Tally the lines below that contain "rolling" and reply with only the tally.

[Object change descriptions]
-*-*-

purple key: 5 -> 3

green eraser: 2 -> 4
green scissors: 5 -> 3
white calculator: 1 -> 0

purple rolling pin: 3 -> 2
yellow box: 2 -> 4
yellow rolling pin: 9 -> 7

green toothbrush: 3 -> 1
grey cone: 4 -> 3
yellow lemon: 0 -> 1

-*-*-

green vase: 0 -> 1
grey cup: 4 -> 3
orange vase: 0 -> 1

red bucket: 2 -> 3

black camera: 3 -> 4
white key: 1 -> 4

-*-*-

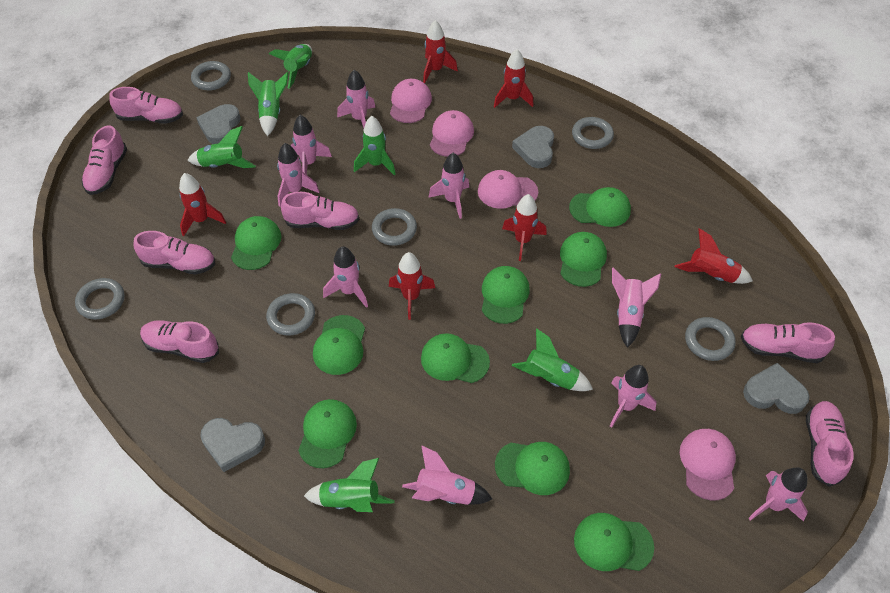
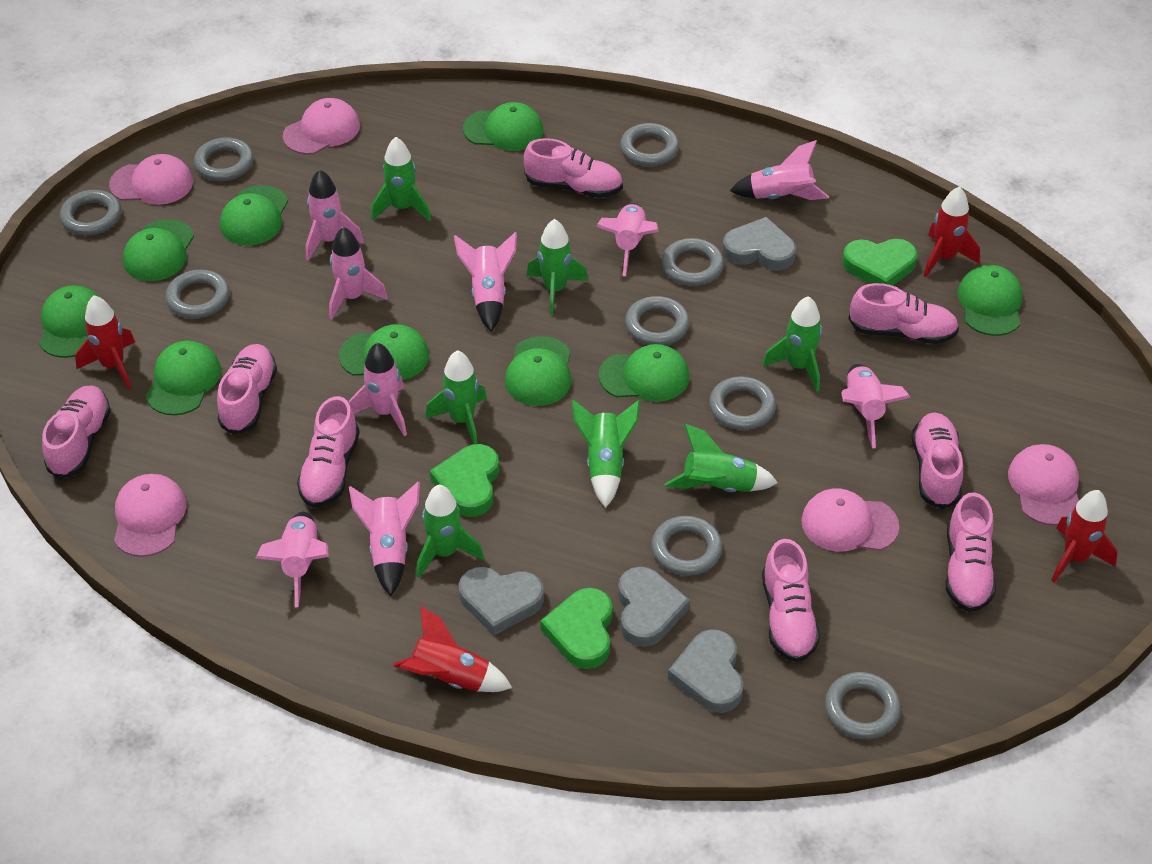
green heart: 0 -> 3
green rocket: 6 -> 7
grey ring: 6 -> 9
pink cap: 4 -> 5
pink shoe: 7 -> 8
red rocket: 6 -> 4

-*-*-

EXERCISE RESULT
2